Instructions to follow
Read through the listing, and wherever a line holds the word "road", return it.

*** Opening of Raw data ***

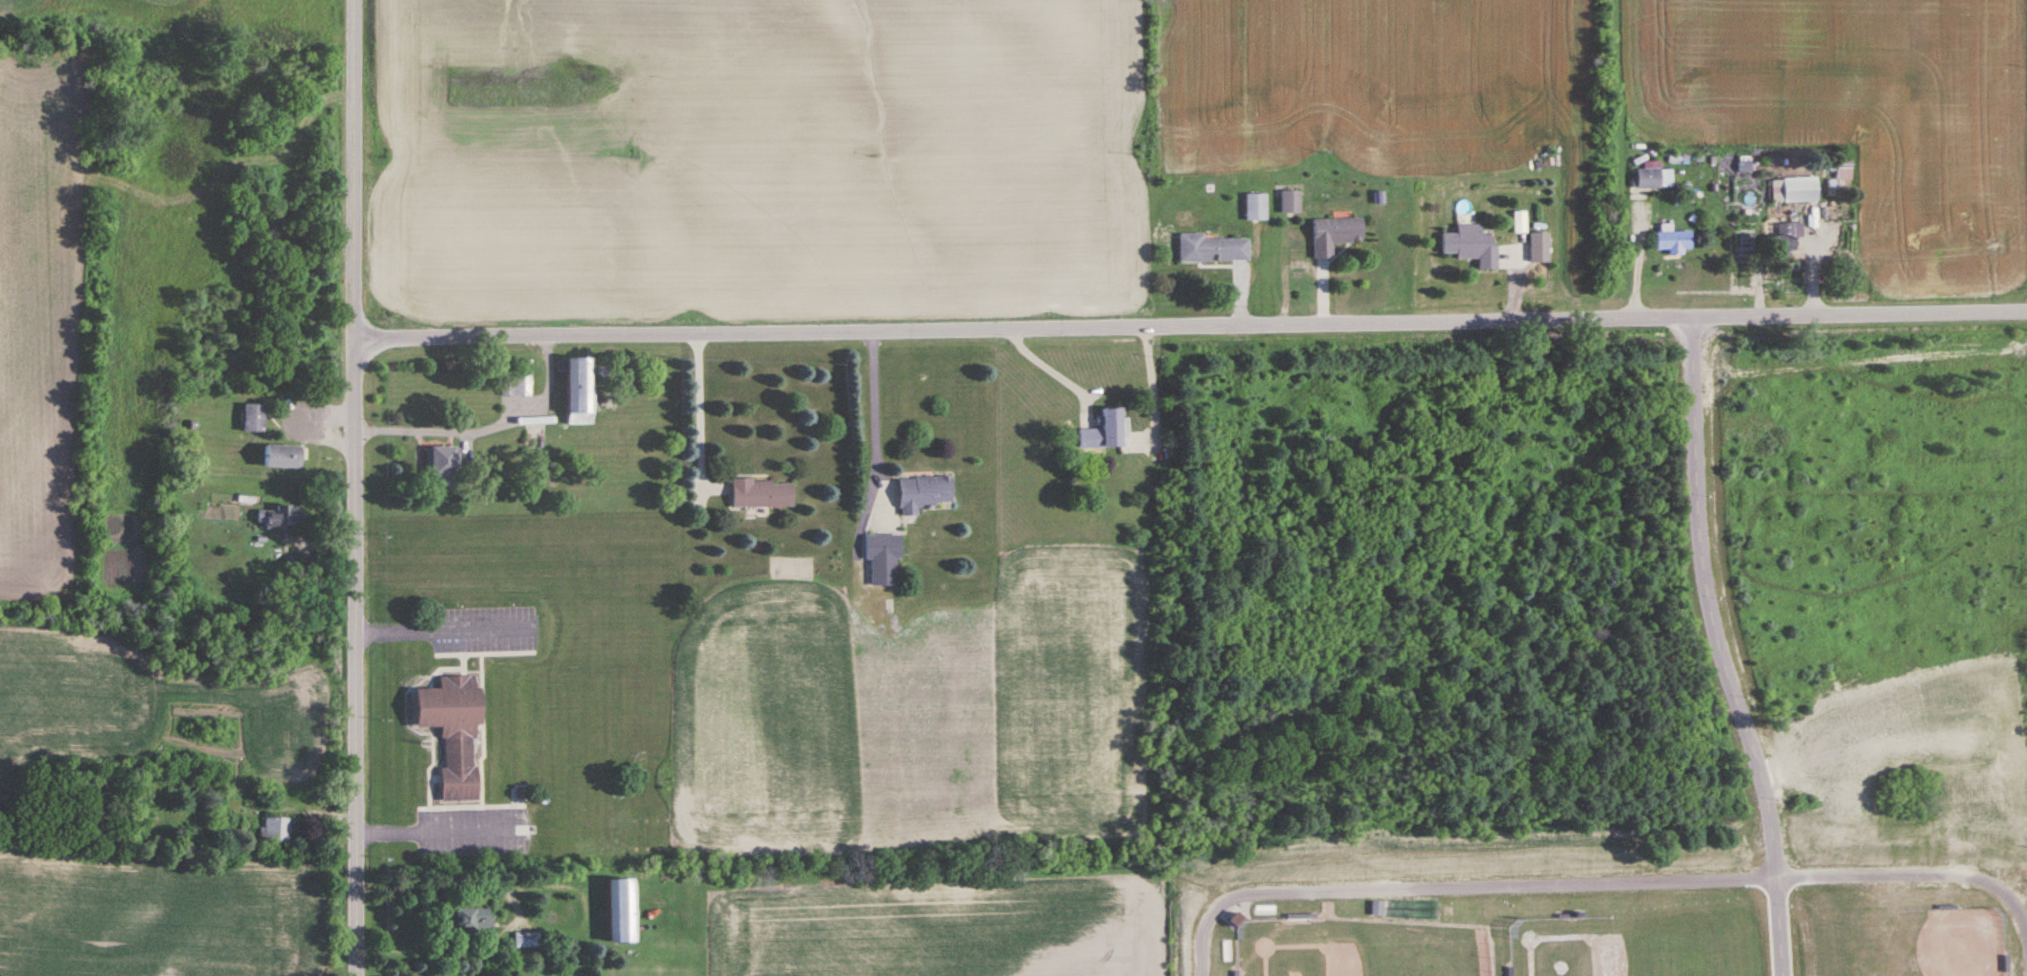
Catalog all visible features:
building: (1843, 173)
building: (1654, 178)
building: (1795, 185)
building: (1290, 202)
building: (1256, 208)
building: (1334, 234)
building: (1673, 240)
building: (1471, 245)
building: (1539, 247)
building: (1211, 249)
road: (1191, 325)
road: (1043, 364)
building: (522, 377)
road: (1152, 382)
building: (579, 390)
road: (700, 409)
building: (254, 418)
road: (876, 418)
road: (484, 431)
building: (1104, 431)
building: (283, 457)
building: (441, 465)
road: (355, 488)
building: (922, 493)
building: (761, 494)
building: (280, 517)
building: (883, 560)
building: (452, 732)
road: (426, 825)
building: (276, 830)
road: (1608, 877)
building: (620, 910)
building: (469, 919)
building: (1235, 920)
building: (526, 940)
park: (1360, 948)

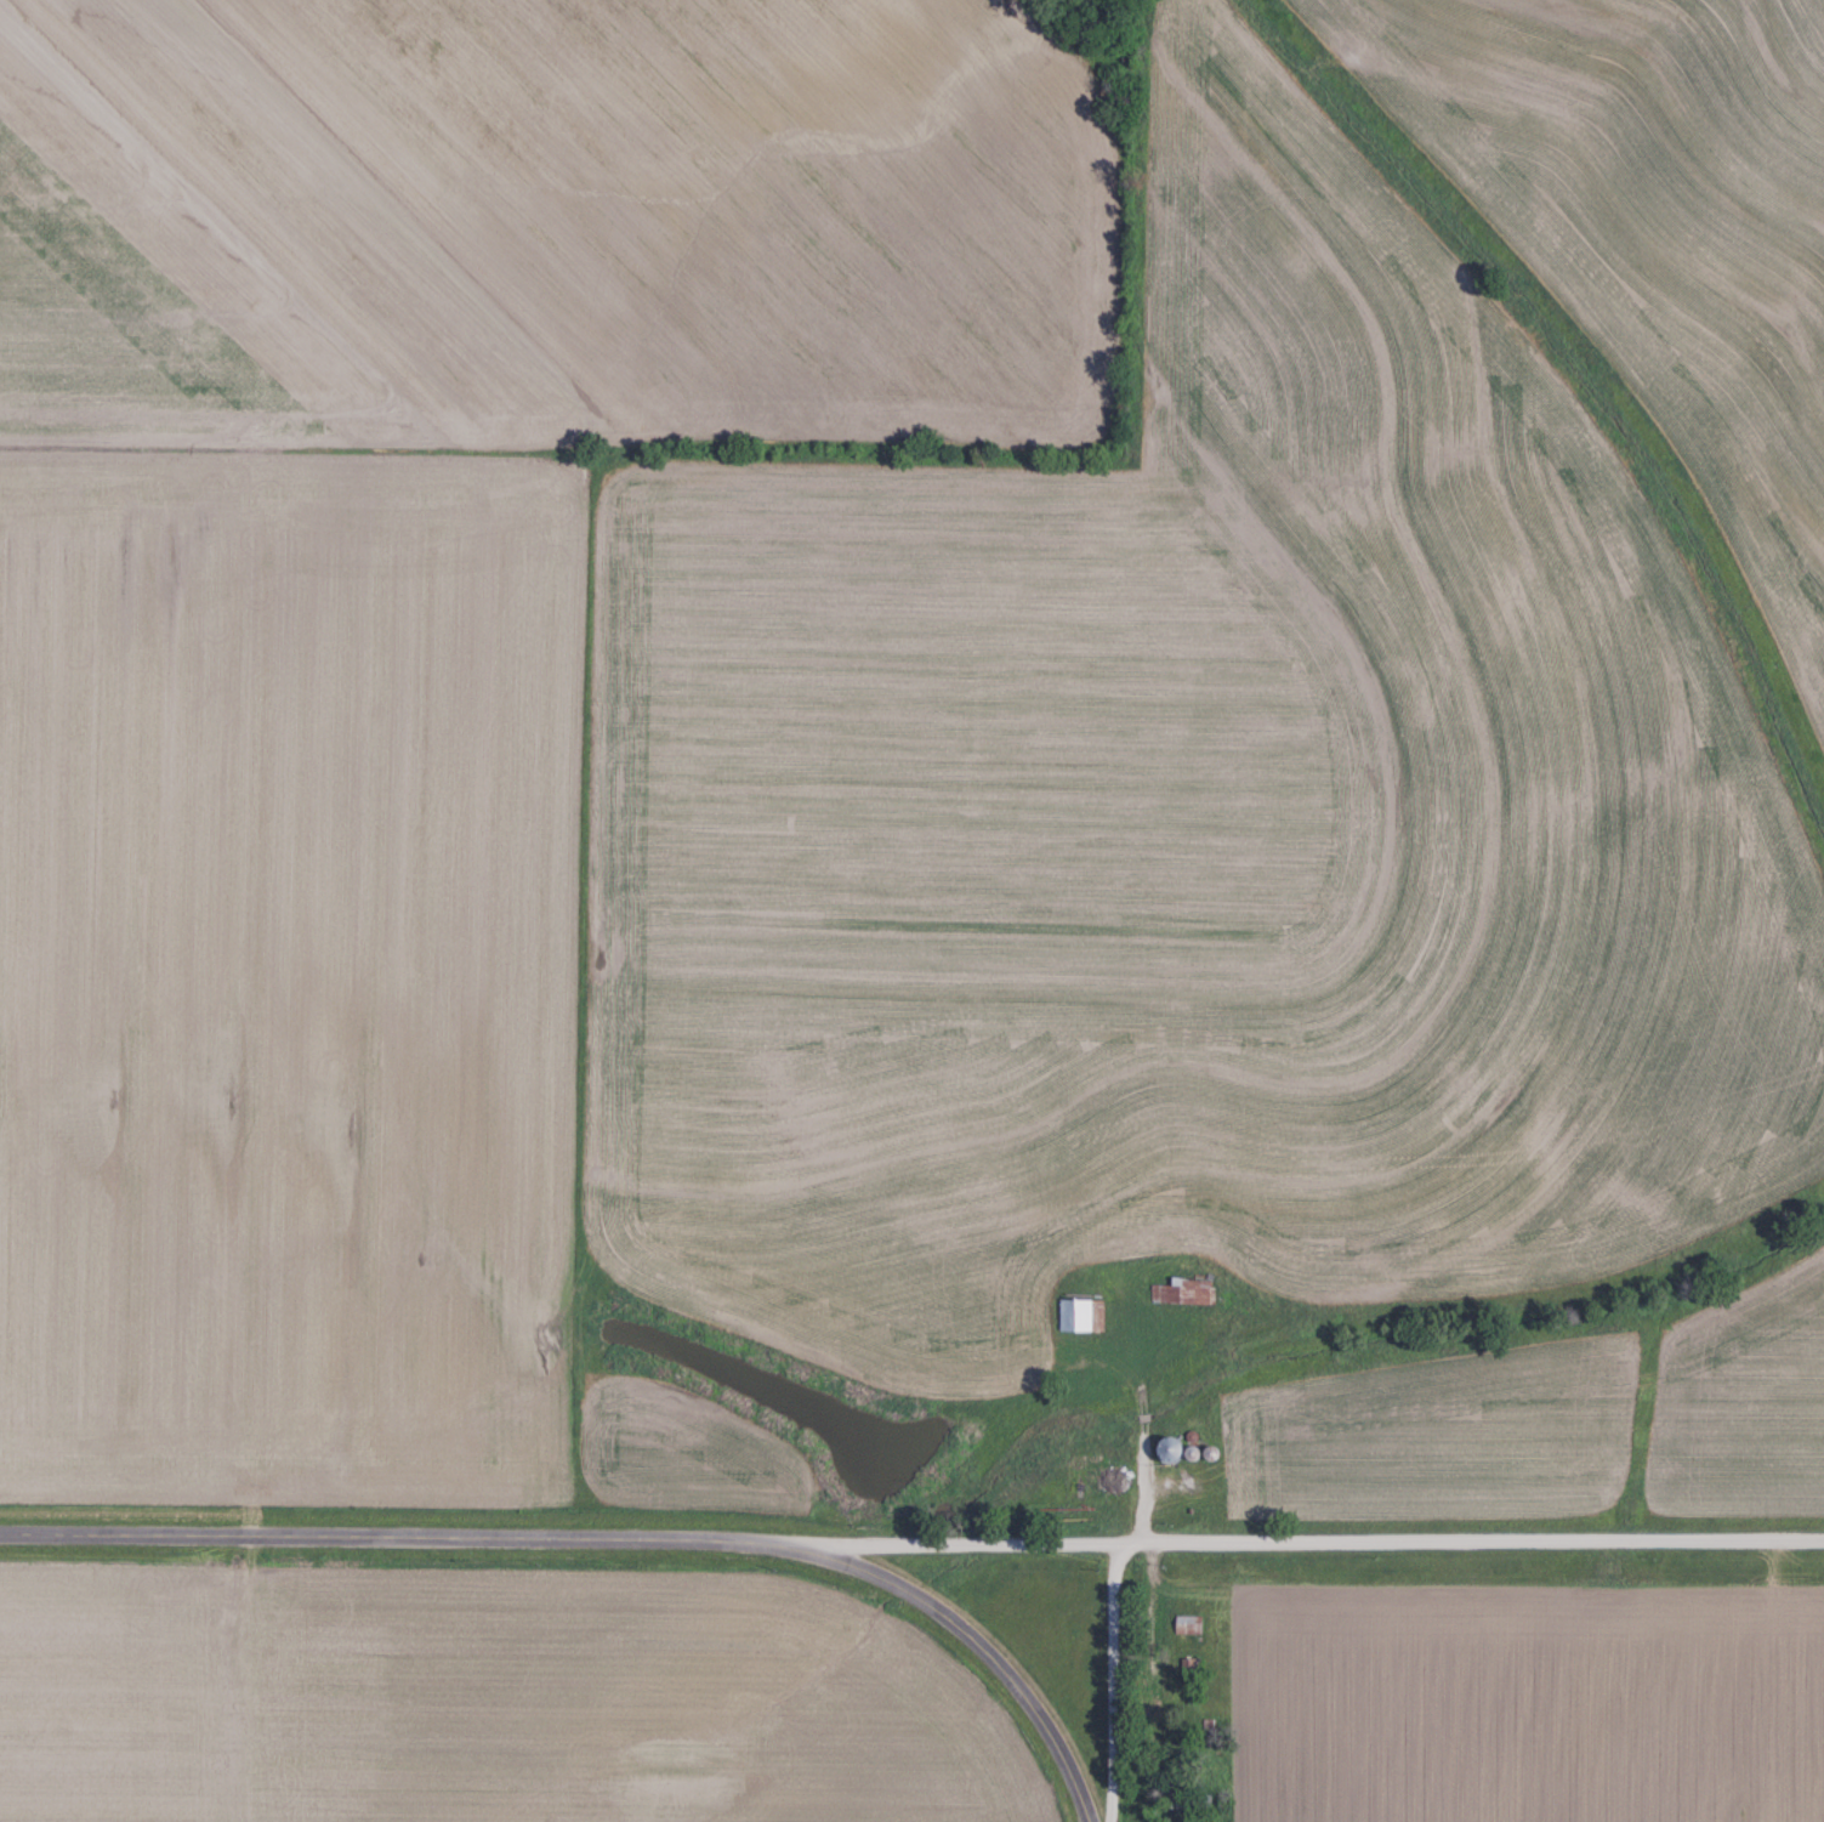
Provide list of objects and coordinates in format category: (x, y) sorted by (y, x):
building: (1182, 1292)
building: (1082, 1315)
building: (1172, 1448)
road: (610, 1537)
road: (1311, 1542)
building: (1188, 1625)
road: (1116, 1682)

*** Close of Raw data ***

Solution to the problem
road: (1191, 325)
road: (1043, 364)
road: (1152, 382)
road: (700, 409)
road: (876, 418)
road: (484, 431)
road: (355, 488)
road: (426, 825)
road: (1608, 877)
road: (610, 1537)
road: (1311, 1542)
road: (1116, 1682)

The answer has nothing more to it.